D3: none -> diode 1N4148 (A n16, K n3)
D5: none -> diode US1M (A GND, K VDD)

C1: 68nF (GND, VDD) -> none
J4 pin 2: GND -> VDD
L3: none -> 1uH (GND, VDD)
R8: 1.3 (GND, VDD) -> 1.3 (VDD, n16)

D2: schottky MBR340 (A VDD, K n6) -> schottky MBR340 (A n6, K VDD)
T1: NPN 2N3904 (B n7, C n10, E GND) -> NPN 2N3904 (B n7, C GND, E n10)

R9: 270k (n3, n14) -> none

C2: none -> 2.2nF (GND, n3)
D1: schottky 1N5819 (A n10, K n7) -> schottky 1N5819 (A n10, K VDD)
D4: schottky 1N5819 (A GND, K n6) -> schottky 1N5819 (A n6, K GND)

________

- [Aim of the task] The lines above from the one containing "R8: 1.3 (GND, VDD) -> 1.3 (VDD, n16)" through the one containing "D1: schottky 1N5819" are to be set down exactly, and no others.

- [Task result]
R8: 1.3 (GND, VDD) -> 1.3 (VDD, n16)

D2: schottky MBR340 (A VDD, K n6) -> schottky MBR340 (A n6, K VDD)
T1: NPN 2N3904 (B n7, C n10, E GND) -> NPN 2N3904 (B n7, C GND, E n10)

R9: 270k (n3, n14) -> none

C2: none -> 2.2nF (GND, n3)
D1: schottky 1N5819 (A n10, K n7) -> schottky 1N5819 (A n10, K VDD)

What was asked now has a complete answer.